» WHAT THE TASK REQUIRES:
Among the entries below, extract exactly the lines that run from the one with "LDR2: GL5539 (AGND, VTH) -> none" through the one with "U1 pin THR: NET5 -> NET9", both ends included.

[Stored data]
▽
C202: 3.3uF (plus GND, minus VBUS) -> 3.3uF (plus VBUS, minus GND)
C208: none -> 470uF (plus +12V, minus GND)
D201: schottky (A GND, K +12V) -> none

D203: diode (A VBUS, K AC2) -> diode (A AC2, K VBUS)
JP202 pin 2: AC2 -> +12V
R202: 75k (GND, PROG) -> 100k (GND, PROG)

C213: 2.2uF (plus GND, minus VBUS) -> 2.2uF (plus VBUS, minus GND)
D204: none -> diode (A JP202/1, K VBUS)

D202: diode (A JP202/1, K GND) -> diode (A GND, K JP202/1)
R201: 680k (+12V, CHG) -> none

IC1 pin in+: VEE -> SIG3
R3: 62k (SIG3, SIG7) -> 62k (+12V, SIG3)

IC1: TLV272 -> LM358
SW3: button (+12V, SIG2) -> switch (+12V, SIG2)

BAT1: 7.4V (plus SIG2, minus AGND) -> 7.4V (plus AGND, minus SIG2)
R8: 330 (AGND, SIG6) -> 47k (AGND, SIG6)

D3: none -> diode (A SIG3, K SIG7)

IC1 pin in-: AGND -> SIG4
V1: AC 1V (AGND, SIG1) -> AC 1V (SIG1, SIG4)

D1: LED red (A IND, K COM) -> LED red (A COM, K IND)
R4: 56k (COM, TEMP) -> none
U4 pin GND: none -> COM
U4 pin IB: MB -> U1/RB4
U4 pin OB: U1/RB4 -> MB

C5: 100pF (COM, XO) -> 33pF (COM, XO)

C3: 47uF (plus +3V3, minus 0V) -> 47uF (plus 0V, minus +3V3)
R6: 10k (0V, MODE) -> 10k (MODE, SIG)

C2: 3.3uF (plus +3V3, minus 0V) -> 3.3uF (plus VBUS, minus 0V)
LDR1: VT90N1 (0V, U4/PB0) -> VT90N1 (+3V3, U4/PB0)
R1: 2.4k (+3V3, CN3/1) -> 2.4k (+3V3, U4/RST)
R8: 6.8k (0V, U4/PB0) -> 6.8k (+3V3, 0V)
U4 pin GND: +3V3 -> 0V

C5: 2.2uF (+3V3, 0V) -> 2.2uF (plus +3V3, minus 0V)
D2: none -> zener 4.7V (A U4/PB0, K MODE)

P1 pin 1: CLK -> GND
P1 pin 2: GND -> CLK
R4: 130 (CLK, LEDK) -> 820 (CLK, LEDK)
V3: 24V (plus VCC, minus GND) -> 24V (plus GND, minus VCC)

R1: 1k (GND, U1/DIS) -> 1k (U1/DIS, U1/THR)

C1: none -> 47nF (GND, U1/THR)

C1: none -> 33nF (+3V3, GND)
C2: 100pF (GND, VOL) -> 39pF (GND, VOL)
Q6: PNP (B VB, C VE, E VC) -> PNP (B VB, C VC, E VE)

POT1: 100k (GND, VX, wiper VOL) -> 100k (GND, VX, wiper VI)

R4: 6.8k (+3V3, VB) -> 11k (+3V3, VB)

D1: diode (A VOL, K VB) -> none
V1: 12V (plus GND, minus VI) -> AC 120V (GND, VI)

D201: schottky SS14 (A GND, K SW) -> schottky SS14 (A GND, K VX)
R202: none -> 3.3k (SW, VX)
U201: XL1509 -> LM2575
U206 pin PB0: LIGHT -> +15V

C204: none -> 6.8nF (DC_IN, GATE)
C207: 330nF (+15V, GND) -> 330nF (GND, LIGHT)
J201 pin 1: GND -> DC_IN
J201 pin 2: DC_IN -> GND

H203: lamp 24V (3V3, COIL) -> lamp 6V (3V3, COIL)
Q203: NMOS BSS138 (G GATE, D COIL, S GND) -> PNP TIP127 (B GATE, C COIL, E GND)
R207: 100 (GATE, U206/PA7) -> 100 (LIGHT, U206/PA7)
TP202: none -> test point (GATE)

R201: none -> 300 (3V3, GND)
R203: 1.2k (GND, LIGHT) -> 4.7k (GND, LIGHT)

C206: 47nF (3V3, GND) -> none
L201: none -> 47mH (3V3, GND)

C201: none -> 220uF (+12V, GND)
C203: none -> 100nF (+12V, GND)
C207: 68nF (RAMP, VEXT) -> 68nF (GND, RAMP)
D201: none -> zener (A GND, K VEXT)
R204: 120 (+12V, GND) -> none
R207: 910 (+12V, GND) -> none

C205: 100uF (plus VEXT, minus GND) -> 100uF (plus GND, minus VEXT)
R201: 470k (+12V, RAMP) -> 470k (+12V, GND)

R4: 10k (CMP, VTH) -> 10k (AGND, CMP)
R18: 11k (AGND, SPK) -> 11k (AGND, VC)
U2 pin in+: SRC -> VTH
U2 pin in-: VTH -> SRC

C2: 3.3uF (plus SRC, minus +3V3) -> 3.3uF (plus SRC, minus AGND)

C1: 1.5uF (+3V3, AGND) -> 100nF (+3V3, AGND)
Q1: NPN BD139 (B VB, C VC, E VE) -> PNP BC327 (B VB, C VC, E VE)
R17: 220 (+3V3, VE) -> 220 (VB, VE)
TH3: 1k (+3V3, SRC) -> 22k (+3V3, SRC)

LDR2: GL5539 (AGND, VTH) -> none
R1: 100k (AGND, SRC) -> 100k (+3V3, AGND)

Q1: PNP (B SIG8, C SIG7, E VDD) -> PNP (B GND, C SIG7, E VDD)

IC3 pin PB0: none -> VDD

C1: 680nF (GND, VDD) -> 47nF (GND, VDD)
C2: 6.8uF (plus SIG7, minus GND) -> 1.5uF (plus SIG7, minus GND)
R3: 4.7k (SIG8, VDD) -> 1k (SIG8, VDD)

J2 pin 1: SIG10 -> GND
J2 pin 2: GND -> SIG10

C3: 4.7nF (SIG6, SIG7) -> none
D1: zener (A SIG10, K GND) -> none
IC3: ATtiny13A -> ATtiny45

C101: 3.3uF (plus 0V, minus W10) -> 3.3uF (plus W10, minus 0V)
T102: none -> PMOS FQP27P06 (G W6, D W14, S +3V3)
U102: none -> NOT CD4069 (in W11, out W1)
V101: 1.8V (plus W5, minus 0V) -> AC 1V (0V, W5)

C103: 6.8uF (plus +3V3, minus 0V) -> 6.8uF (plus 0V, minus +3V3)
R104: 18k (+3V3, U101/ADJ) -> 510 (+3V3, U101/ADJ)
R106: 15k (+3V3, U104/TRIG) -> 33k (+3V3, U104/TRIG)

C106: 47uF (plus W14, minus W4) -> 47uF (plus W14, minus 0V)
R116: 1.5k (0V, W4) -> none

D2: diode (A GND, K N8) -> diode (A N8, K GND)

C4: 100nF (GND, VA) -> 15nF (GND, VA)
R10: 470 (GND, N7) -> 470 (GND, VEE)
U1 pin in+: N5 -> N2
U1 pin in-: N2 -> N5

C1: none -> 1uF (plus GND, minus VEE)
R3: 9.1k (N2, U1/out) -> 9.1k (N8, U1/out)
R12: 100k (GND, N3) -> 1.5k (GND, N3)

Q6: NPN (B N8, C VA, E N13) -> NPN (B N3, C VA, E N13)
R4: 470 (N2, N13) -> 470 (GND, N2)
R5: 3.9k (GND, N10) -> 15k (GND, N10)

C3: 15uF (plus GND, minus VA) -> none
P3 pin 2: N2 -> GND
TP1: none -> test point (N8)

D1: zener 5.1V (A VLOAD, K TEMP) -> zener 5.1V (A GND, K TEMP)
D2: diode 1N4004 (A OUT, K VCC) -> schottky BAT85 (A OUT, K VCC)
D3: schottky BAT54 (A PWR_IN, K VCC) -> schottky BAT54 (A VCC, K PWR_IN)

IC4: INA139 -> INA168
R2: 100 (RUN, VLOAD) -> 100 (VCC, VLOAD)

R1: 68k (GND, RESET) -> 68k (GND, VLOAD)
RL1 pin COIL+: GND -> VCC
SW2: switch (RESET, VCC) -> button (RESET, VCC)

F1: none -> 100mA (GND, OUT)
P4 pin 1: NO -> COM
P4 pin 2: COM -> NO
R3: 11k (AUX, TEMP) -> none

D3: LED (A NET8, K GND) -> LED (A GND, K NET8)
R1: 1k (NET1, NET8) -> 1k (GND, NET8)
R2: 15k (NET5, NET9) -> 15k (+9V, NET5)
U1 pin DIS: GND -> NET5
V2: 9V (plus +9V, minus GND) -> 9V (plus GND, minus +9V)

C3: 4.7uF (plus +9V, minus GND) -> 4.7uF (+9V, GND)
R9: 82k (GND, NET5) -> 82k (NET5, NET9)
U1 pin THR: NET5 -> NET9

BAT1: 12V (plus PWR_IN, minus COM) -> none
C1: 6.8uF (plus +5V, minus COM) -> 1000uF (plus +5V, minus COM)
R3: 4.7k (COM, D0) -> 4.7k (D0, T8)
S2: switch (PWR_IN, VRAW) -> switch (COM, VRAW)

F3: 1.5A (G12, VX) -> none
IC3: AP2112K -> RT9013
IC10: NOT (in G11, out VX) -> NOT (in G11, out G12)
△
» FINAL ANSWER:
LDR2: GL5539 (AGND, VTH) -> none
R1: 100k (AGND, SRC) -> 100k (+3V3, AGND)

Q1: PNP (B SIG8, C SIG7, E VDD) -> PNP (B GND, C SIG7, E VDD)

IC3 pin PB0: none -> VDD

C1: 680nF (GND, VDD) -> 47nF (GND, VDD)
C2: 6.8uF (plus SIG7, minus GND) -> 1.5uF (plus SIG7, minus GND)
R3: 4.7k (SIG8, VDD) -> 1k (SIG8, VDD)

J2 pin 1: SIG10 -> GND
J2 pin 2: GND -> SIG10

C3: 4.7nF (SIG6, SIG7) -> none
D1: zener (A SIG10, K GND) -> none
IC3: ATtiny13A -> ATtiny45

C101: 3.3uF (plus 0V, minus W10) -> 3.3uF (plus W10, minus 0V)
T102: none -> PMOS FQP27P06 (G W6, D W14, S +3V3)
U102: none -> NOT CD4069 (in W11, out W1)
V101: 1.8V (plus W5, minus 0V) -> AC 1V (0V, W5)

C103: 6.8uF (plus +3V3, minus 0V) -> 6.8uF (plus 0V, minus +3V3)
R104: 18k (+3V3, U101/ADJ) -> 510 (+3V3, U101/ADJ)
R106: 15k (+3V3, U104/TRIG) -> 33k (+3V3, U104/TRIG)

C106: 47uF (plus W14, minus W4) -> 47uF (plus W14, minus 0V)
R116: 1.5k (0V, W4) -> none

D2: diode (A GND, K N8) -> diode (A N8, K GND)

C4: 100nF (GND, VA) -> 15nF (GND, VA)
R10: 470 (GND, N7) -> 470 (GND, VEE)
U1 pin in+: N5 -> N2
U1 pin in-: N2 -> N5

C1: none -> 1uF (plus GND, minus VEE)
R3: 9.1k (N2, U1/out) -> 9.1k (N8, U1/out)
R12: 100k (GND, N3) -> 1.5k (GND, N3)

Q6: NPN (B N8, C VA, E N13) -> NPN (B N3, C VA, E N13)
R4: 470 (N2, N13) -> 470 (GND, N2)
R5: 3.9k (GND, N10) -> 15k (GND, N10)

C3: 15uF (plus GND, minus VA) -> none
P3 pin 2: N2 -> GND
TP1: none -> test point (N8)

D1: zener 5.1V (A VLOAD, K TEMP) -> zener 5.1V (A GND, K TEMP)
D2: diode 1N4004 (A OUT, K VCC) -> schottky BAT85 (A OUT, K VCC)
D3: schottky BAT54 (A PWR_IN, K VCC) -> schottky BAT54 (A VCC, K PWR_IN)

IC4: INA139 -> INA168
R2: 100 (RUN, VLOAD) -> 100 (VCC, VLOAD)

R1: 68k (GND, RESET) -> 68k (GND, VLOAD)
RL1 pin COIL+: GND -> VCC
SW2: switch (RESET, VCC) -> button (RESET, VCC)

F1: none -> 100mA (GND, OUT)
P4 pin 1: NO -> COM
P4 pin 2: COM -> NO
R3: 11k (AUX, TEMP) -> none

D3: LED (A NET8, K GND) -> LED (A GND, K NET8)
R1: 1k (NET1, NET8) -> 1k (GND, NET8)
R2: 15k (NET5, NET9) -> 15k (+9V, NET5)
U1 pin DIS: GND -> NET5
V2: 9V (plus +9V, minus GND) -> 9V (plus GND, minus +9V)

C3: 4.7uF (plus +9V, minus GND) -> 4.7uF (+9V, GND)
R9: 82k (GND, NET5) -> 82k (NET5, NET9)
U1 pin THR: NET5 -> NET9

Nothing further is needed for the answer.